What you need to do ->
Transcribe exactly the lines that fall between the one holding "orange semicircle: (98, 33)" and the one holding "black hexagon: (253, 180)", inclusive, from the entries below.

Recorded data ->
*****
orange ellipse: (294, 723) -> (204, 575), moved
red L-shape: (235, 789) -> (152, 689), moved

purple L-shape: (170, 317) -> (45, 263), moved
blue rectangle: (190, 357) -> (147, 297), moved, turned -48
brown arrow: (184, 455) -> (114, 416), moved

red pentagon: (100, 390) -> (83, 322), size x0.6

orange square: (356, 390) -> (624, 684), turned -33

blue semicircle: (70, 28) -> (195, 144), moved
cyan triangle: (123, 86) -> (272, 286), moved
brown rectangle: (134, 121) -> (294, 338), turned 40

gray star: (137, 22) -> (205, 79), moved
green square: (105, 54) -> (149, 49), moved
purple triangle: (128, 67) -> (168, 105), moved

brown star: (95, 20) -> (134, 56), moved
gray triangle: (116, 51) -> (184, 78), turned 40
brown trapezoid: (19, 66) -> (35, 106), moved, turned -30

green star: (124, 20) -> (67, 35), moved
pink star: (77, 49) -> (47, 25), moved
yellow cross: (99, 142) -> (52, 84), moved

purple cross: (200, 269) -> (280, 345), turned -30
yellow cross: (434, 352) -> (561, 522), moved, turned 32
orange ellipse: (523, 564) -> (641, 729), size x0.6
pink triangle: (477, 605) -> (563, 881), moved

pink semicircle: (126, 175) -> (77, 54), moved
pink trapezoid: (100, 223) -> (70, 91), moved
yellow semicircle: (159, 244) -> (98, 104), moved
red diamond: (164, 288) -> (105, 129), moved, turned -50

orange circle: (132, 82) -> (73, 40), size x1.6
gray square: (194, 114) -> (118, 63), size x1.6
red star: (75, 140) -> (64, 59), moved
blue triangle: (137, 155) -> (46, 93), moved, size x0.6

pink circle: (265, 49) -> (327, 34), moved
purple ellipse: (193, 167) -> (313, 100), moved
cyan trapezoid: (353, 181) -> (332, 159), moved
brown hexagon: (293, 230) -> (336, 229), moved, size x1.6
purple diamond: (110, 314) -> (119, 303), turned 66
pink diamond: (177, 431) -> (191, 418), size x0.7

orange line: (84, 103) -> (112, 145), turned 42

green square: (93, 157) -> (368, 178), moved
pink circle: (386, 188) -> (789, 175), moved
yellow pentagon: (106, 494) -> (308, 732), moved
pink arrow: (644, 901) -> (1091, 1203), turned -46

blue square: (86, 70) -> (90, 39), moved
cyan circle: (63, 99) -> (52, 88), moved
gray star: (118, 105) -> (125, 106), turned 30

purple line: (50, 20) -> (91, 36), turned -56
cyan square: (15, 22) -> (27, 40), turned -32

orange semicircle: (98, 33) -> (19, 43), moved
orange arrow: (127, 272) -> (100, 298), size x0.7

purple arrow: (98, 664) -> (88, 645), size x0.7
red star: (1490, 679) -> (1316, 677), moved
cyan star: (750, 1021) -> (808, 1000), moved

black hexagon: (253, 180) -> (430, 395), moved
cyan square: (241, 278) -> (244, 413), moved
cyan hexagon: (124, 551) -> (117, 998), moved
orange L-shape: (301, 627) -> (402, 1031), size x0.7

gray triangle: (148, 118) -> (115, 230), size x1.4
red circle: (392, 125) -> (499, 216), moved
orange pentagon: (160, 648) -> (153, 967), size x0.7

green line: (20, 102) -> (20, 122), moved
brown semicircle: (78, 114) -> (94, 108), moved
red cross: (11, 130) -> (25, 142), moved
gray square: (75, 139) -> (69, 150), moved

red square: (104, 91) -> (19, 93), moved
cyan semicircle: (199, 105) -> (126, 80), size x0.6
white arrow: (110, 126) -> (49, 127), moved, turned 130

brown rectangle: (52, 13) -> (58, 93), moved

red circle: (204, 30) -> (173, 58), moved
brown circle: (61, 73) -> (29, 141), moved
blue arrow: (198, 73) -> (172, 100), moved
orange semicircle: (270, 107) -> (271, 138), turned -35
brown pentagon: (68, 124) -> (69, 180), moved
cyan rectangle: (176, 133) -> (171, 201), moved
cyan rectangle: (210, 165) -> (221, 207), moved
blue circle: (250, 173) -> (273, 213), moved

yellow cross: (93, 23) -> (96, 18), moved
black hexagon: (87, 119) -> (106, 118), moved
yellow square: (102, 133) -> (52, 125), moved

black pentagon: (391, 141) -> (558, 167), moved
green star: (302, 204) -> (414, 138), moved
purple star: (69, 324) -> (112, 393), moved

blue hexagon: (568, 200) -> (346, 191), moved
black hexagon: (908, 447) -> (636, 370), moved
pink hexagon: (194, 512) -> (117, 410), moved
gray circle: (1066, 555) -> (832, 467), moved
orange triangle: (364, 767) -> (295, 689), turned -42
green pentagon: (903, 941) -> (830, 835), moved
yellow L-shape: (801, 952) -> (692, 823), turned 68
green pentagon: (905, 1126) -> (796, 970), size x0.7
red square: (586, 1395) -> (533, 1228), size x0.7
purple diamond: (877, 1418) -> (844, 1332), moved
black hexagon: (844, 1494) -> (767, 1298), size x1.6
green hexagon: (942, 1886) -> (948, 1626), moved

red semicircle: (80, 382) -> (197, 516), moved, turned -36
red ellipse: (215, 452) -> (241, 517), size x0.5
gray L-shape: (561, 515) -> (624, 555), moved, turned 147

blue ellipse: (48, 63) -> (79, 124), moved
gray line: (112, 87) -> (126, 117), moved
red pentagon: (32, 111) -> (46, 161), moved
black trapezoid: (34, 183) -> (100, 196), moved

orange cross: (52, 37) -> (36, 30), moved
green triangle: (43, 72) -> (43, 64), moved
*****
Problem solution ->
orange semicircle: (98, 33) -> (19, 43), moved
orange arrow: (127, 272) -> (100, 298), size x0.7

purple arrow: (98, 664) -> (88, 645), size x0.7
red star: (1490, 679) -> (1316, 677), moved
cyan star: (750, 1021) -> (808, 1000), moved

black hexagon: (253, 180) -> (430, 395), moved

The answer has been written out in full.